┏━━

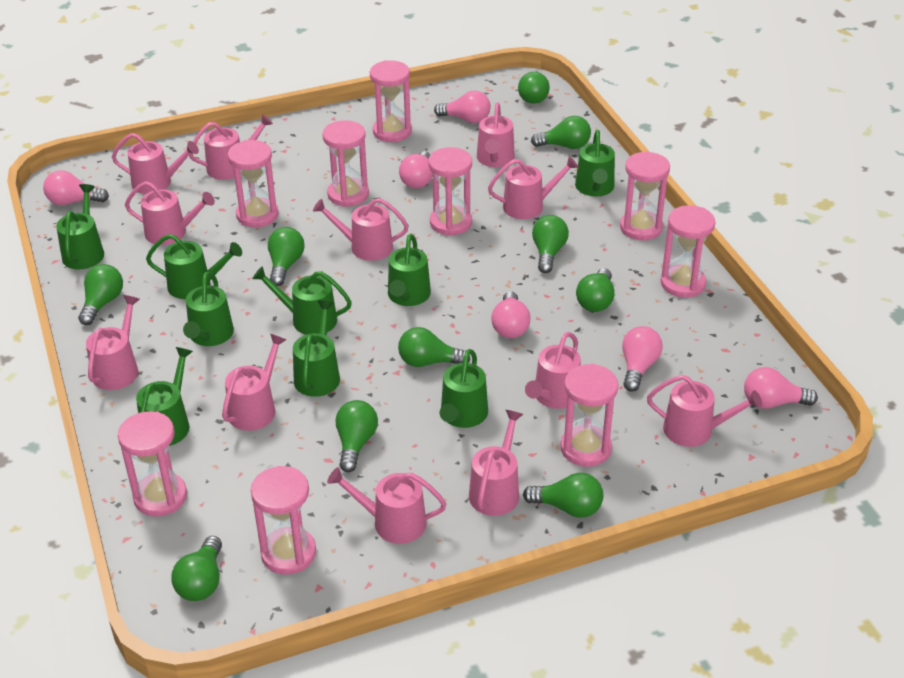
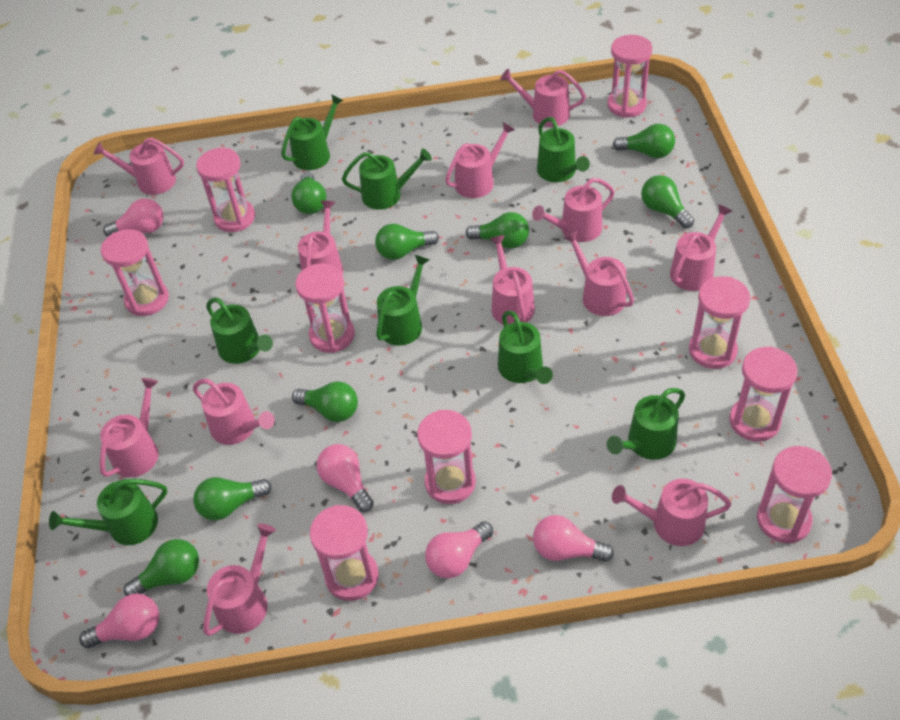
green light bulb: 10 -> 8
green watering can: 9 -> 8
pink light bulb: 6 -> 5

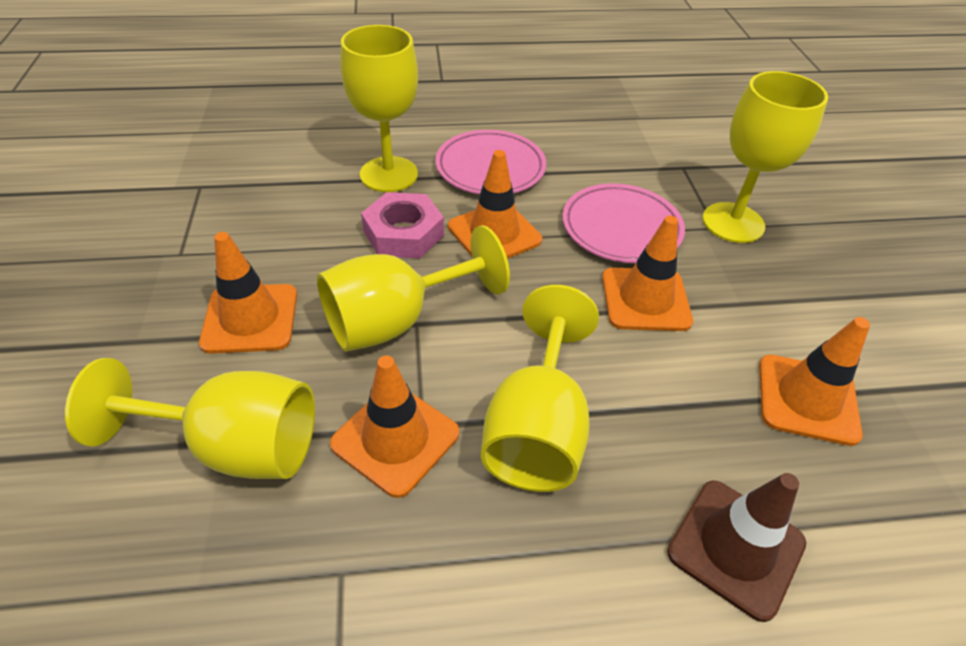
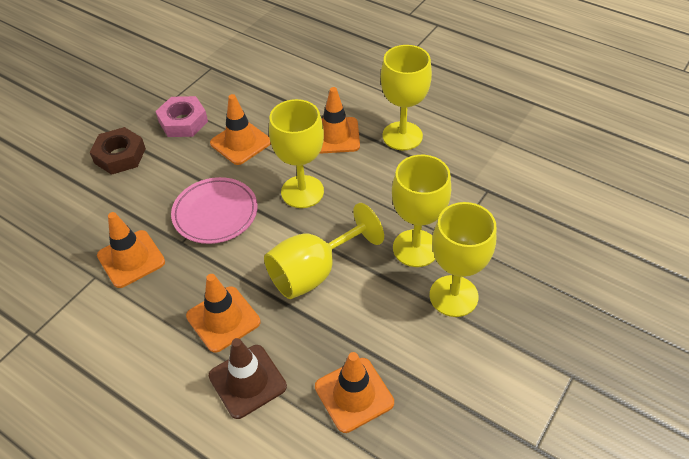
brown nut: 0 -> 1
pink plate: 2 -> 1

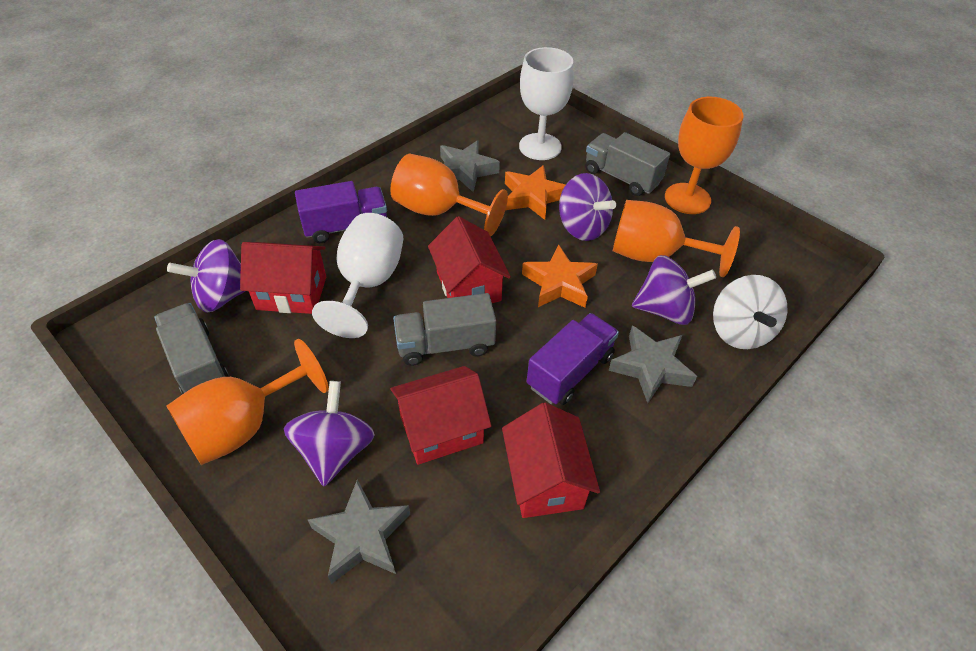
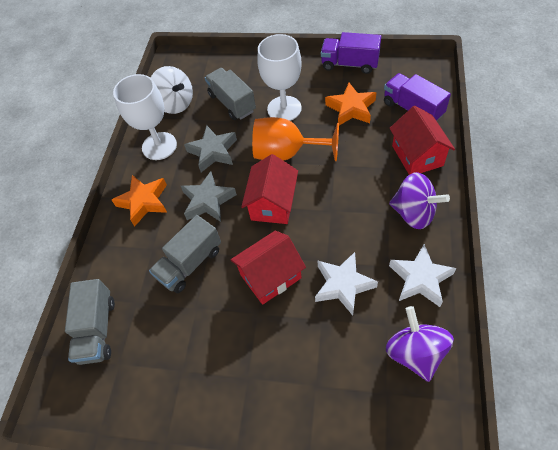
grey star: 3 -> 2
orange goblet: 4 -> 1
purple spinning top: 4 -> 2
red house: 4 -> 3
white star: 0 -> 2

┗━━

◆ **Work order**: Write out all of the data above exactly, pictures excluded.

◆ **The completed task**:
green light bulb: 10 -> 8
green watering can: 9 -> 8
pink light bulb: 6 -> 5

brown nut: 0 -> 1
pink plate: 2 -> 1

grey star: 3 -> 2
orange goblet: 4 -> 1
purple spinning top: 4 -> 2
red house: 4 -> 3
white star: 0 -> 2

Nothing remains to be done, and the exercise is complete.